GIVEN INSTRUCTION - Reproduce everything in the material verbatim, from its first line down to the line containing "Uma: 3:09 -> 3:08", including both of those lines.
-- start --
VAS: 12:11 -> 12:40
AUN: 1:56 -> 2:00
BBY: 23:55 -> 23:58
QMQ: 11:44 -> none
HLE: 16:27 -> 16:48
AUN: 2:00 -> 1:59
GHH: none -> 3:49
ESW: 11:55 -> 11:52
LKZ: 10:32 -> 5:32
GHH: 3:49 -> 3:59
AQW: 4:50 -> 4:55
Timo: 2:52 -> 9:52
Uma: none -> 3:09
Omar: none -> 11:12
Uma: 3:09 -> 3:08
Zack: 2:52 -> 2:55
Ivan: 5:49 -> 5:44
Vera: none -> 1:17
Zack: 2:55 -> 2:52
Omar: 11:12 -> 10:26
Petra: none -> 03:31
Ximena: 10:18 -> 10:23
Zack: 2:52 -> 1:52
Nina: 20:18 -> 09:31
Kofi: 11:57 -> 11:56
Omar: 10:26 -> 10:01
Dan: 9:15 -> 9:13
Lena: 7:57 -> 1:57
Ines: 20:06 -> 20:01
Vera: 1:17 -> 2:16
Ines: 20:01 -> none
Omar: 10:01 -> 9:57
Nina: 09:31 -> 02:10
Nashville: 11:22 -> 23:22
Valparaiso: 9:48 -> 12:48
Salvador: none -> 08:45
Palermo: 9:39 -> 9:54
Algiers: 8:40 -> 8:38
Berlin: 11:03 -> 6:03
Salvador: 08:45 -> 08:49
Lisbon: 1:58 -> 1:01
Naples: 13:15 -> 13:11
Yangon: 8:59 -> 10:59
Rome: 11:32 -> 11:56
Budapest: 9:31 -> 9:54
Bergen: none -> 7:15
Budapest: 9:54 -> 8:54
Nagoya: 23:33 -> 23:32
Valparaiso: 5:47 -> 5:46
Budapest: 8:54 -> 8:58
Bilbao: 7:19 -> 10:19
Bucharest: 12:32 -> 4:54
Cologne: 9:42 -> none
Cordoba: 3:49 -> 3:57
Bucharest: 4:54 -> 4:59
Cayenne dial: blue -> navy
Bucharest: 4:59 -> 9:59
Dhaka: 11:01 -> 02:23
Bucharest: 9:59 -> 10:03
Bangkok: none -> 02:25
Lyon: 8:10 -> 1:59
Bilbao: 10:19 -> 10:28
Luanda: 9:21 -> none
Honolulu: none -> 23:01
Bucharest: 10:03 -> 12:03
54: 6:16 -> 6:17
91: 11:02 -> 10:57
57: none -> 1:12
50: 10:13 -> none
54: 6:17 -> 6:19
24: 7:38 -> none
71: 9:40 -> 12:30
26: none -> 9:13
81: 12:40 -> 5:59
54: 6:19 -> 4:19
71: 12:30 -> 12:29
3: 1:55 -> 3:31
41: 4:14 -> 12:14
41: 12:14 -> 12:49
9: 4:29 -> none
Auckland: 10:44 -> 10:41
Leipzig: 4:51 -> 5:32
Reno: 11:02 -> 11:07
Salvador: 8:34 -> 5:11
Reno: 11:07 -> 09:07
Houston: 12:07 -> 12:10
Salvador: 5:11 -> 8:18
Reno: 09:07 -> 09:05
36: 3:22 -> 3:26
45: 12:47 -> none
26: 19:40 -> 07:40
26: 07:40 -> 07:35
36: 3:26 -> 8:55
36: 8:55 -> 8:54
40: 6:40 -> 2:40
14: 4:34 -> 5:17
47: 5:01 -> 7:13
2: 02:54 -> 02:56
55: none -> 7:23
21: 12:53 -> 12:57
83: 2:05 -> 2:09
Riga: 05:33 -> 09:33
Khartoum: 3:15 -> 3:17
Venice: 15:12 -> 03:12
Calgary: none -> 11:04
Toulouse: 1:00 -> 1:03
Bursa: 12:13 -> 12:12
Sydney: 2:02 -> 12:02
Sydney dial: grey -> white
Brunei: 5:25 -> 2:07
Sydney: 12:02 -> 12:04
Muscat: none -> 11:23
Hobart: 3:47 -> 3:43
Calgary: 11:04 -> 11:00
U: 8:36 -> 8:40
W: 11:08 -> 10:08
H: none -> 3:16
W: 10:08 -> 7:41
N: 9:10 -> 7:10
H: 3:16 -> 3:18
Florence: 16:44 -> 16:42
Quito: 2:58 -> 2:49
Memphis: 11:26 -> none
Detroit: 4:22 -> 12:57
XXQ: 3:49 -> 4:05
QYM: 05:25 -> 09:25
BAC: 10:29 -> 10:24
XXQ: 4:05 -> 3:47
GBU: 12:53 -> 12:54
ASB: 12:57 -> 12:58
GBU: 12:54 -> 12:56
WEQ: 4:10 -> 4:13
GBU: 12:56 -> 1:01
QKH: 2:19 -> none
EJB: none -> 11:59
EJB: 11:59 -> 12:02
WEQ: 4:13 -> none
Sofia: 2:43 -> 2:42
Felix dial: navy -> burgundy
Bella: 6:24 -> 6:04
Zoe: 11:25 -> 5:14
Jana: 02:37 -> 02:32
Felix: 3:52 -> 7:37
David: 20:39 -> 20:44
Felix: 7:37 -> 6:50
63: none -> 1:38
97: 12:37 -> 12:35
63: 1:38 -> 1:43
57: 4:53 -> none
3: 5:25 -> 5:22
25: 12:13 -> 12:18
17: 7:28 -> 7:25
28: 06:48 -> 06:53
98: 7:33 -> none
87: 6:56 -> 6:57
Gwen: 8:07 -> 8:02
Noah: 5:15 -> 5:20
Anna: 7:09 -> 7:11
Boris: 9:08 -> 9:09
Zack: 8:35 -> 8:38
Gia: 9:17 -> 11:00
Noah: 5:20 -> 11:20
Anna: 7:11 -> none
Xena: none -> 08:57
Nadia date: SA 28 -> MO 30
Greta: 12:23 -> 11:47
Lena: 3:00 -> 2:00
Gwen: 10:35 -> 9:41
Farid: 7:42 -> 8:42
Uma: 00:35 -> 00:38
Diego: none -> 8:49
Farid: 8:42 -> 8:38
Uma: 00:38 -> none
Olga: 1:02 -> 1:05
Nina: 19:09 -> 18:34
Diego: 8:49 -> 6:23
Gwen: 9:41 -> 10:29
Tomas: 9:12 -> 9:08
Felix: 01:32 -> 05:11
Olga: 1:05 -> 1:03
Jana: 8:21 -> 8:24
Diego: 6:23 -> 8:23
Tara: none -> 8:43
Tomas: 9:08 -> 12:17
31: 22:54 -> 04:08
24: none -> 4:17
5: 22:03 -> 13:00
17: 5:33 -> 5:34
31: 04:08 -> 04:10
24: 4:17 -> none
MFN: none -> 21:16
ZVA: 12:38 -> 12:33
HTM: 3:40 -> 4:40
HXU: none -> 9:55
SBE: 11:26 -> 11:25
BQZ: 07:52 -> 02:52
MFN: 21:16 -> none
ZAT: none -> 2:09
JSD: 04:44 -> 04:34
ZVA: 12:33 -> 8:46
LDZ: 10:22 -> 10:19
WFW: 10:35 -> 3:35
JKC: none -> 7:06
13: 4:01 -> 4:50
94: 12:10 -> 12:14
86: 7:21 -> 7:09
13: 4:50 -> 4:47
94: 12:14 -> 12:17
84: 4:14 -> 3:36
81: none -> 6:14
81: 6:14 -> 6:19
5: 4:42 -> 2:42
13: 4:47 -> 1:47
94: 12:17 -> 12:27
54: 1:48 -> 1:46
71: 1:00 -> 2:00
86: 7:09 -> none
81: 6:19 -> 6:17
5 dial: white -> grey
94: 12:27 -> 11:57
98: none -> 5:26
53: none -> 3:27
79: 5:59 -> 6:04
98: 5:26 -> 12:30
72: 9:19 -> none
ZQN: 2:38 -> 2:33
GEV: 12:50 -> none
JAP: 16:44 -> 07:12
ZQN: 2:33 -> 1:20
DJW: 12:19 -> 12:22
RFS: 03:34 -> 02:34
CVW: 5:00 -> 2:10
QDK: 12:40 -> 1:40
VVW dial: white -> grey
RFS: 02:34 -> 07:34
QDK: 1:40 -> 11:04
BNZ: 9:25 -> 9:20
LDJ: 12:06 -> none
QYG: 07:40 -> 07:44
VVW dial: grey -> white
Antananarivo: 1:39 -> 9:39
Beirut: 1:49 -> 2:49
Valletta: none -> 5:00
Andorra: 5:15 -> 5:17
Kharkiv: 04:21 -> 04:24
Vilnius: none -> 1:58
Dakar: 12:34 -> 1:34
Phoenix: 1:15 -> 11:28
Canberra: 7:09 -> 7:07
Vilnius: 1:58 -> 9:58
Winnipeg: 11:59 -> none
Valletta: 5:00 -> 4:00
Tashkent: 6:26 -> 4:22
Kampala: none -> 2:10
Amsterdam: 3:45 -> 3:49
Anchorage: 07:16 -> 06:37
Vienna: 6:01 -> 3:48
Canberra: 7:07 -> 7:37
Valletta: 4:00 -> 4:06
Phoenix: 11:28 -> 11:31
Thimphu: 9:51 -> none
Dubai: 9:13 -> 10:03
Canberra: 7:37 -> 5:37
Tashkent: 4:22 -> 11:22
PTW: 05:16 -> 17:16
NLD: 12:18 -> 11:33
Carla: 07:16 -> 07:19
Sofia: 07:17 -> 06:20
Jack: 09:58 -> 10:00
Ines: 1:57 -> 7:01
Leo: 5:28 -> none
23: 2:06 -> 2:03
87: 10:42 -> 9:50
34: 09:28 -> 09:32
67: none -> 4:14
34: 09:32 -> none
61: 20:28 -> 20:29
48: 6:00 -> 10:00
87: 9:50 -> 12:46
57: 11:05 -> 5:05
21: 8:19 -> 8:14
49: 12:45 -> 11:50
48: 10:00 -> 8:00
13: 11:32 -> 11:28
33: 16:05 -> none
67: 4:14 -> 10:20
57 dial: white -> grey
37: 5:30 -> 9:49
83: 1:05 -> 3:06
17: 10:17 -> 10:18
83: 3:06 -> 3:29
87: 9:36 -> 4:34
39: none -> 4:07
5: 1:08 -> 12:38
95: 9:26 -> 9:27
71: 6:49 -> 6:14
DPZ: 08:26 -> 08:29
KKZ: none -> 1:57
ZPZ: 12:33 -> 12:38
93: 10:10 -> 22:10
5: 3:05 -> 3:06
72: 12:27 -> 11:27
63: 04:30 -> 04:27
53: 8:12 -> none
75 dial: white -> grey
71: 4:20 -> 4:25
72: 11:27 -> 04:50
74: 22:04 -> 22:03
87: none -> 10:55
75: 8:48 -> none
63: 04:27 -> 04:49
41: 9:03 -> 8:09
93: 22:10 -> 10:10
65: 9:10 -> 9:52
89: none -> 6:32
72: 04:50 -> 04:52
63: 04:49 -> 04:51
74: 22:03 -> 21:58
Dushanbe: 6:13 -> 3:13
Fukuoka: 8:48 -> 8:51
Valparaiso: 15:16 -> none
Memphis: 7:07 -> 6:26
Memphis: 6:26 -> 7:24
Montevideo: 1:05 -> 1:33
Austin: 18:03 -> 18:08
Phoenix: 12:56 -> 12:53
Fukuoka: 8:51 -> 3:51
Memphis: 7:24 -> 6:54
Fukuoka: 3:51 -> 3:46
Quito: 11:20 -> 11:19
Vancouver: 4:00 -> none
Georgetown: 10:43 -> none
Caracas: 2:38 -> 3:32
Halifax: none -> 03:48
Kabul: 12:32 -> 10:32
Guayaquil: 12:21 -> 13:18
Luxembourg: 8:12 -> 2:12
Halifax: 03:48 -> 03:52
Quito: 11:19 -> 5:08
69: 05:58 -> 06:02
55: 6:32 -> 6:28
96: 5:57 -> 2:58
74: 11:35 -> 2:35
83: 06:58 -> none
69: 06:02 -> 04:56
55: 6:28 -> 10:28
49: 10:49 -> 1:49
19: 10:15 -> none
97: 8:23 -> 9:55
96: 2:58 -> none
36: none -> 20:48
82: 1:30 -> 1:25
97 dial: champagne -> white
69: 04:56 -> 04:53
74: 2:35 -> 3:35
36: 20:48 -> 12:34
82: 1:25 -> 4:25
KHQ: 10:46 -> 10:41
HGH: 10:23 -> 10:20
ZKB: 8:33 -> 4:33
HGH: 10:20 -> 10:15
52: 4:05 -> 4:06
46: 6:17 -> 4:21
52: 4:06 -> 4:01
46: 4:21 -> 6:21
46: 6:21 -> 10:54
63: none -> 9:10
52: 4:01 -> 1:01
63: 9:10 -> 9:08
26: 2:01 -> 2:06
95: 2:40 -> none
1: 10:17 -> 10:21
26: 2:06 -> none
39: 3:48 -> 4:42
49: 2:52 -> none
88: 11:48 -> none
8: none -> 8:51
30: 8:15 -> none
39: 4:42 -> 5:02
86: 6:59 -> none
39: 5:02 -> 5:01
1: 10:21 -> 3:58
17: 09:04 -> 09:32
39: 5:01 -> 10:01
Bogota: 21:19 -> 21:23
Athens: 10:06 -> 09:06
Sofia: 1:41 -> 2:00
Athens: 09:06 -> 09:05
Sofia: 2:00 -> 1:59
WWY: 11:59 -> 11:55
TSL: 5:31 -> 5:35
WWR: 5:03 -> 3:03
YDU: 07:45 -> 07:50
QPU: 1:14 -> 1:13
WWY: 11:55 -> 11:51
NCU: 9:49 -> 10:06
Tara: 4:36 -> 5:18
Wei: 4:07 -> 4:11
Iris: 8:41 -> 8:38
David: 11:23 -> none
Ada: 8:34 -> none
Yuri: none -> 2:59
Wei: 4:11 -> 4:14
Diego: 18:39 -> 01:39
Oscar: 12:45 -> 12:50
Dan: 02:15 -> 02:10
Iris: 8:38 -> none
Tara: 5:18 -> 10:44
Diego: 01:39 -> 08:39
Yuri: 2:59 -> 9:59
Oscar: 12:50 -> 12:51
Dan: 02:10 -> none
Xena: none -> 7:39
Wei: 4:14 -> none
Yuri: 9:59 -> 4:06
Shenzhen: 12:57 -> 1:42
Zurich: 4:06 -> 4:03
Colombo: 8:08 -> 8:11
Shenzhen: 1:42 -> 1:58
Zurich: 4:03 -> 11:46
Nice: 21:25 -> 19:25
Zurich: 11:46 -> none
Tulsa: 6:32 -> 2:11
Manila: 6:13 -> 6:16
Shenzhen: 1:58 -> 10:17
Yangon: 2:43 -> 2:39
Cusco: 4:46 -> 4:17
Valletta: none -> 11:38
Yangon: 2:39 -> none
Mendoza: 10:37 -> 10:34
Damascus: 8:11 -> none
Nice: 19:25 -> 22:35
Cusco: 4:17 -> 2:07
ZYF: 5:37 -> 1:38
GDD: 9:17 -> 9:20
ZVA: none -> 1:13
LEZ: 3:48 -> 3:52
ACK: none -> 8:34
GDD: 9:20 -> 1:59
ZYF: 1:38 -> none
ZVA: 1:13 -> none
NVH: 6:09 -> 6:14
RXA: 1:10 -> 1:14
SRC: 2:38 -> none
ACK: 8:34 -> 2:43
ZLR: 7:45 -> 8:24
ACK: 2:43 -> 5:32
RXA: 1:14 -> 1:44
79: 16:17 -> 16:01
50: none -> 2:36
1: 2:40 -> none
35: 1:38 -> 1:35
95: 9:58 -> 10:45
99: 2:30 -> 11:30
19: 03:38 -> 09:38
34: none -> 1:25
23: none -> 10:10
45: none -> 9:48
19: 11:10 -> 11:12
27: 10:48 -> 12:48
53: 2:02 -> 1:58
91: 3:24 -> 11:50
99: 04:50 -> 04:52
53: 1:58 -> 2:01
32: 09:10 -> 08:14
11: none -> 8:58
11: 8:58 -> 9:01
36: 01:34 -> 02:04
-- end --
SOLUTION TO THIS EXERCISE -
VAS: 12:11 -> 12:40
AUN: 1:56 -> 2:00
BBY: 23:55 -> 23:58
QMQ: 11:44 -> none
HLE: 16:27 -> 16:48
AUN: 2:00 -> 1:59
GHH: none -> 3:49
ESW: 11:55 -> 11:52
LKZ: 10:32 -> 5:32
GHH: 3:49 -> 3:59
AQW: 4:50 -> 4:55
Timo: 2:52 -> 9:52
Uma: none -> 3:09
Omar: none -> 11:12
Uma: 3:09 -> 3:08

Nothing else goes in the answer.